- What to do -
Every entry below should be copied exactly, minus the pictures.

- Data section -
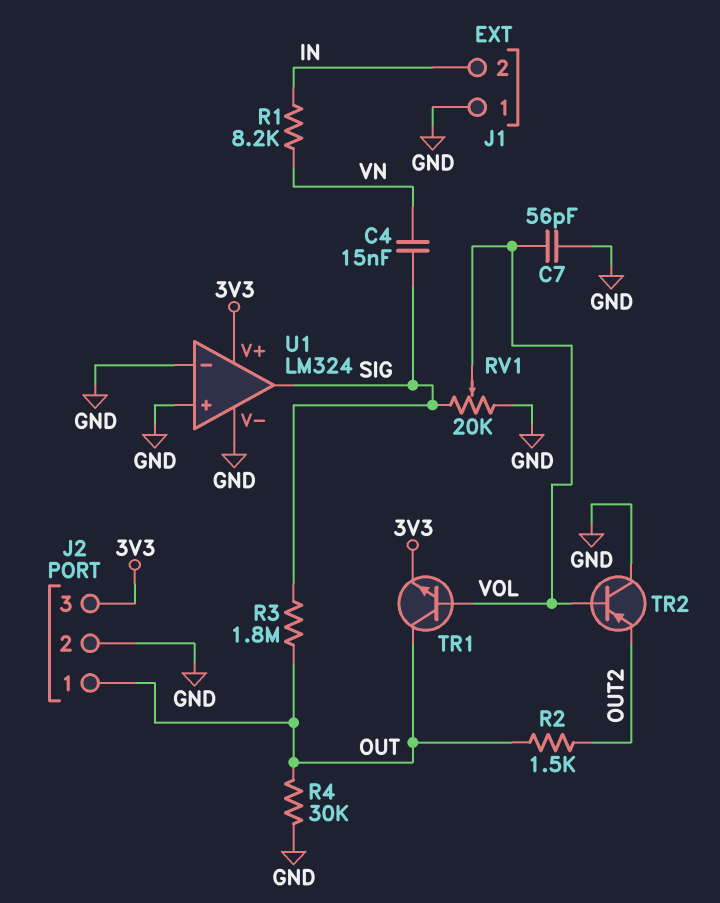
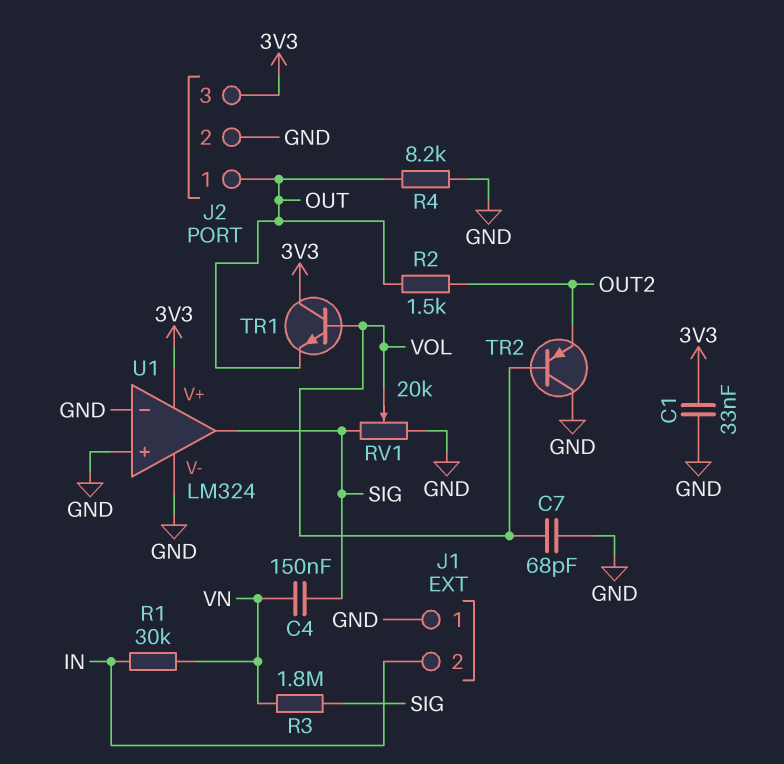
C1: none -> 33nF (3V3, GND)
C4: 15nF (SIG, VN) -> 150nF (SIG, VN)
C7: 56pF (GND, VOL) -> 68pF (GND, VOL)
R1: 8.2k (IN, VN) -> 30k (IN, VN)
R3: 1.8M (OUT, SIG) -> 1.8M (SIG, VN)
R4: 30k (GND, OUT) -> 8.2k (GND, OUT)
TR1: NPN (B VOL, C OUT, E 3V3) -> NPN (B VOL, C 3V3, E OUT)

- Problem solution -
C1: none -> 33nF (3V3, GND)
C4: 15nF (SIG, VN) -> 150nF (SIG, VN)
C7: 56pF (GND, VOL) -> 68pF (GND, VOL)
R1: 8.2k (IN, VN) -> 30k (IN, VN)
R3: 1.8M (OUT, SIG) -> 1.8M (SIG, VN)
R4: 30k (GND, OUT) -> 8.2k (GND, OUT)
TR1: NPN (B VOL, C OUT, E 3V3) -> NPN (B VOL, C 3V3, E OUT)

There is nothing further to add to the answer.